▶ _What the task requires_
Quote exactly the lines spanning from the top of the data below to the line that contains "yellow egg: 0 -> 1", including both.

▶ _Input material_
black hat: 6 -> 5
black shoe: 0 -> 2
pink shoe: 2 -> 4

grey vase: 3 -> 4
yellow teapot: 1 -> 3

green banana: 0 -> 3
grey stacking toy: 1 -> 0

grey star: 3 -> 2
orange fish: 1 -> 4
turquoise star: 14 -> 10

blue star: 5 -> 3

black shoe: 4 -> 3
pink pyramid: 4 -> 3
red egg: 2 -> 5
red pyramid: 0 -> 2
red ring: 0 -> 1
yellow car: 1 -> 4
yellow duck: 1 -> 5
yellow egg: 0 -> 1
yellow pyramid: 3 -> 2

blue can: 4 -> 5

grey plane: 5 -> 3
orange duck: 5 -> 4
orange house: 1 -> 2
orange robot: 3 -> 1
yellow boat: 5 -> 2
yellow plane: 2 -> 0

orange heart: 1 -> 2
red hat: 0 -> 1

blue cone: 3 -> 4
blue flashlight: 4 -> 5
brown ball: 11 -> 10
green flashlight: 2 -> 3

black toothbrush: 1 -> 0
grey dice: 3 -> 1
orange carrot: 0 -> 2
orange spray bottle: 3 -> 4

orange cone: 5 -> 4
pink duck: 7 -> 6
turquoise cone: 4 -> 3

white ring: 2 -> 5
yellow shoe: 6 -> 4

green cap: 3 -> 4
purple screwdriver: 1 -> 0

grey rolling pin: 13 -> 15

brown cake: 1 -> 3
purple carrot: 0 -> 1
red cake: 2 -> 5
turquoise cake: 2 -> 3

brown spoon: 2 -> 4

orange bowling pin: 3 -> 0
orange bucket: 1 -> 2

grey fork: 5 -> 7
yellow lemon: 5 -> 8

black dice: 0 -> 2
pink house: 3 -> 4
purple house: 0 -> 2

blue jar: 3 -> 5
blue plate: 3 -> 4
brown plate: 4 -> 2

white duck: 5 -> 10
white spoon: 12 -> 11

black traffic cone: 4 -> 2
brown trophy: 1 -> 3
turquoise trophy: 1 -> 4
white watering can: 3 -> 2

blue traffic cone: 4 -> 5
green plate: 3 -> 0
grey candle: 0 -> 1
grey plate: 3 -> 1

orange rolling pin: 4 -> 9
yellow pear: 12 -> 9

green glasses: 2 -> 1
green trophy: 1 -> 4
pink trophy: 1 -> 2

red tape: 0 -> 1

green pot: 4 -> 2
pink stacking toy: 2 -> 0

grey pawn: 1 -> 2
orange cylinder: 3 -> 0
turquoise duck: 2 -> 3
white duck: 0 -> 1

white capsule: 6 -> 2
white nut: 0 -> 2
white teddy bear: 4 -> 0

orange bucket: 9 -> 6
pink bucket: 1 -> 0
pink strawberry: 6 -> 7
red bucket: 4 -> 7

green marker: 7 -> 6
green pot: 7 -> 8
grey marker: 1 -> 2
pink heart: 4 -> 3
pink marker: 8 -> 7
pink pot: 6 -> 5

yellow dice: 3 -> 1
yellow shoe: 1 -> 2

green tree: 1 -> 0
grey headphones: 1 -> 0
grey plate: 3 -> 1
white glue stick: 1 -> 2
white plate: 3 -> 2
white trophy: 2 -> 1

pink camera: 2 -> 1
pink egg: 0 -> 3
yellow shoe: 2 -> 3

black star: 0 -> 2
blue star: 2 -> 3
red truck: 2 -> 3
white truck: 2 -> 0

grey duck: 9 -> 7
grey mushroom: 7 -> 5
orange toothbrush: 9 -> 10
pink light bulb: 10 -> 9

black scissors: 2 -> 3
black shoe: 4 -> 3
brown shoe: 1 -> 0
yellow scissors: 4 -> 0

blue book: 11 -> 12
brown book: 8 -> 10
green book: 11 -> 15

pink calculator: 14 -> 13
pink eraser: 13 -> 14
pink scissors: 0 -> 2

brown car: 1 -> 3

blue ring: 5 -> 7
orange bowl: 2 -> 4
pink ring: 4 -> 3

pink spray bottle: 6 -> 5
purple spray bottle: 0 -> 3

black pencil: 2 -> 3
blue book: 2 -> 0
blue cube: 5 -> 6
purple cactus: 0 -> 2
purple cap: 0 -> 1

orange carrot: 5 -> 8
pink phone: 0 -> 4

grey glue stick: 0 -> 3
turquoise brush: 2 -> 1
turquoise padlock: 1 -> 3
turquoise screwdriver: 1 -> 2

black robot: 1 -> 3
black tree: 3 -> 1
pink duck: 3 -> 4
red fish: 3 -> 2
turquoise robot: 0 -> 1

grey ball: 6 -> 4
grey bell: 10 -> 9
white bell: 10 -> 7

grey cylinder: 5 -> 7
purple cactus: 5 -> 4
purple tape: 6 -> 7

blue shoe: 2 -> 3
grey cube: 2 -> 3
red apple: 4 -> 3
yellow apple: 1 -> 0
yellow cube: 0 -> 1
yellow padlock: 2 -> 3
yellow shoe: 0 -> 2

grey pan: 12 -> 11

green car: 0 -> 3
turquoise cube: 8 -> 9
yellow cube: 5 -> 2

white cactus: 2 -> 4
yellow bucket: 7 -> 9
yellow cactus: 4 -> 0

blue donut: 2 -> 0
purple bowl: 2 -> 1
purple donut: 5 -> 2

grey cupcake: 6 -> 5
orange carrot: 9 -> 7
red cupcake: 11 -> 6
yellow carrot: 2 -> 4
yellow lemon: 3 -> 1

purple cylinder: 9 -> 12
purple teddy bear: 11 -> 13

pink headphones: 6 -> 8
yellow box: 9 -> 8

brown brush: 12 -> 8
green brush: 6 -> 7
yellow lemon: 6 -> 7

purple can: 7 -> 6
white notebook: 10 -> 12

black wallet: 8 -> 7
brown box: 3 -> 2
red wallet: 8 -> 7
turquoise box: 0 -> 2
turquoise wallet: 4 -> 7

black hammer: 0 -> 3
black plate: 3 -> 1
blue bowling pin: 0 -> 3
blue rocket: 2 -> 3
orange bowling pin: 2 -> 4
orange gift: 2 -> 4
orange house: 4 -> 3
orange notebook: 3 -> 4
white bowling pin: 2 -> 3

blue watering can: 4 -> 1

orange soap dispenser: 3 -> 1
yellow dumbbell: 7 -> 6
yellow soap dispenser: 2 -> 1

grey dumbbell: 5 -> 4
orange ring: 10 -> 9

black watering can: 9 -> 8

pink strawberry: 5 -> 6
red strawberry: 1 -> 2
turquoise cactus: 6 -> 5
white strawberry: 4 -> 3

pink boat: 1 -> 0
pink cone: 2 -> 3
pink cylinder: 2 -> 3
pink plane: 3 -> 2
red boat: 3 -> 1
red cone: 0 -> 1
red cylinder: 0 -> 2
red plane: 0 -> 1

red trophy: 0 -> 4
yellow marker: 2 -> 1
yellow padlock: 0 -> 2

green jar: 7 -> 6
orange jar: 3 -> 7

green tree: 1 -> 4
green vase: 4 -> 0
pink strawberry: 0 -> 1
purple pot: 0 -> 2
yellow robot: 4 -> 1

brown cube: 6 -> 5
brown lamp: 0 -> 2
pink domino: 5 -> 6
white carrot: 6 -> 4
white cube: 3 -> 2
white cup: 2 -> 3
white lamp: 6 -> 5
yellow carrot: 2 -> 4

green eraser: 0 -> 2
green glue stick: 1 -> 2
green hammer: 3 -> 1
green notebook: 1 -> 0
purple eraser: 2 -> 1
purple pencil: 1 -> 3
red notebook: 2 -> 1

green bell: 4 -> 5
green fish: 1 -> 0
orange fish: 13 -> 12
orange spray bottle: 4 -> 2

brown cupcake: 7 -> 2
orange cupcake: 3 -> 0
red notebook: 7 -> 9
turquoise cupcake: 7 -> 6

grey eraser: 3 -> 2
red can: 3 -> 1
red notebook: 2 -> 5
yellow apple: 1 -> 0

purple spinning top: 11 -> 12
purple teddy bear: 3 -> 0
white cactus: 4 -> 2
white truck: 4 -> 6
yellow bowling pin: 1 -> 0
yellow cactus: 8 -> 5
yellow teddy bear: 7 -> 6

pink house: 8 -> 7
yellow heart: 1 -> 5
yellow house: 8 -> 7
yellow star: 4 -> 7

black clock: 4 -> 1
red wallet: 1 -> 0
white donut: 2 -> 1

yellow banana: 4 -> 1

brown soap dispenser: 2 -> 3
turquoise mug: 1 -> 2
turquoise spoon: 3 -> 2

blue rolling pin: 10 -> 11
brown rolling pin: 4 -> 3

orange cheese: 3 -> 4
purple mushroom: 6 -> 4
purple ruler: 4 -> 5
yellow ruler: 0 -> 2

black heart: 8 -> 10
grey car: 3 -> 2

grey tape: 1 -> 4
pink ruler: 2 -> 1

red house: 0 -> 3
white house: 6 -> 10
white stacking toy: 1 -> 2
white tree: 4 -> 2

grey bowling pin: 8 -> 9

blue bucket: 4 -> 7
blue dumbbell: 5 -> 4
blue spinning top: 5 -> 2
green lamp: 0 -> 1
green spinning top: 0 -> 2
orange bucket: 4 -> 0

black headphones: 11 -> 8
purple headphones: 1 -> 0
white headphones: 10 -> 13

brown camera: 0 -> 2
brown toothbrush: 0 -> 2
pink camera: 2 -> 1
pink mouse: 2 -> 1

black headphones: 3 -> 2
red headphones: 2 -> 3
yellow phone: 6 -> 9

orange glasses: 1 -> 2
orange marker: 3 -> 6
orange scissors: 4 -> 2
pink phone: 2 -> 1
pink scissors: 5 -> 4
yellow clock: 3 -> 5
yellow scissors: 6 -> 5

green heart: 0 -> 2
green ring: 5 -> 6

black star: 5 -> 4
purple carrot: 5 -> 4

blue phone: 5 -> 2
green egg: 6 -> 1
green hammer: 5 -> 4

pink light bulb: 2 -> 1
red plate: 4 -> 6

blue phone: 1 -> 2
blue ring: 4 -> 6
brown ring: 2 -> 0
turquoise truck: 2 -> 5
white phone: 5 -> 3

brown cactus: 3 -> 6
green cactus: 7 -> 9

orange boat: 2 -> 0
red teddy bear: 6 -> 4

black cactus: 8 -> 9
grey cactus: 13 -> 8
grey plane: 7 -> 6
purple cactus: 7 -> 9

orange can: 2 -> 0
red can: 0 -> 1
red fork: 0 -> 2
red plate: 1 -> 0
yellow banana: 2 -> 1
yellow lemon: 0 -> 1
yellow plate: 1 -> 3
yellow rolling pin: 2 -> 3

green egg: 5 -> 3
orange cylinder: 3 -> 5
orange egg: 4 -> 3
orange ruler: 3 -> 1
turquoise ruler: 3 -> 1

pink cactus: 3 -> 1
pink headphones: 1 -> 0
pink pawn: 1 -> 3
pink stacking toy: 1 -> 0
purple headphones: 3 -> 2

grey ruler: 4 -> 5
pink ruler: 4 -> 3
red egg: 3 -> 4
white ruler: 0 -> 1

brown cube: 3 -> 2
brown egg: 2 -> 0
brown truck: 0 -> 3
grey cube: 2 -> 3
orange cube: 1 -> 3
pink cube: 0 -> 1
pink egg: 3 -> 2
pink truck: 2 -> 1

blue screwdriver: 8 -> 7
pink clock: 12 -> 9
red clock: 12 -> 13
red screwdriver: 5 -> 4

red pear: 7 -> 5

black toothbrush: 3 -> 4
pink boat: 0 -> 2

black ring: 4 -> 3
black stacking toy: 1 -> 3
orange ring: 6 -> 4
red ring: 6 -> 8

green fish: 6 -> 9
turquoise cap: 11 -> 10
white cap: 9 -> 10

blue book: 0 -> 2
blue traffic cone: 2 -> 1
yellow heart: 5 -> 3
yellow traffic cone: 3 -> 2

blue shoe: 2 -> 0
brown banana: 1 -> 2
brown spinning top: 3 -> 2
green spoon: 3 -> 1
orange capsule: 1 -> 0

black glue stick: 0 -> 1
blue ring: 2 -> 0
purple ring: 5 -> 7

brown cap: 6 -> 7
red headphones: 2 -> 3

▶ _Response area_
black hat: 6 -> 5
black shoe: 0 -> 2
pink shoe: 2 -> 4

grey vase: 3 -> 4
yellow teapot: 1 -> 3

green banana: 0 -> 3
grey stacking toy: 1 -> 0

grey star: 3 -> 2
orange fish: 1 -> 4
turquoise star: 14 -> 10

blue star: 5 -> 3

black shoe: 4 -> 3
pink pyramid: 4 -> 3
red egg: 2 -> 5
red pyramid: 0 -> 2
red ring: 0 -> 1
yellow car: 1 -> 4
yellow duck: 1 -> 5
yellow egg: 0 -> 1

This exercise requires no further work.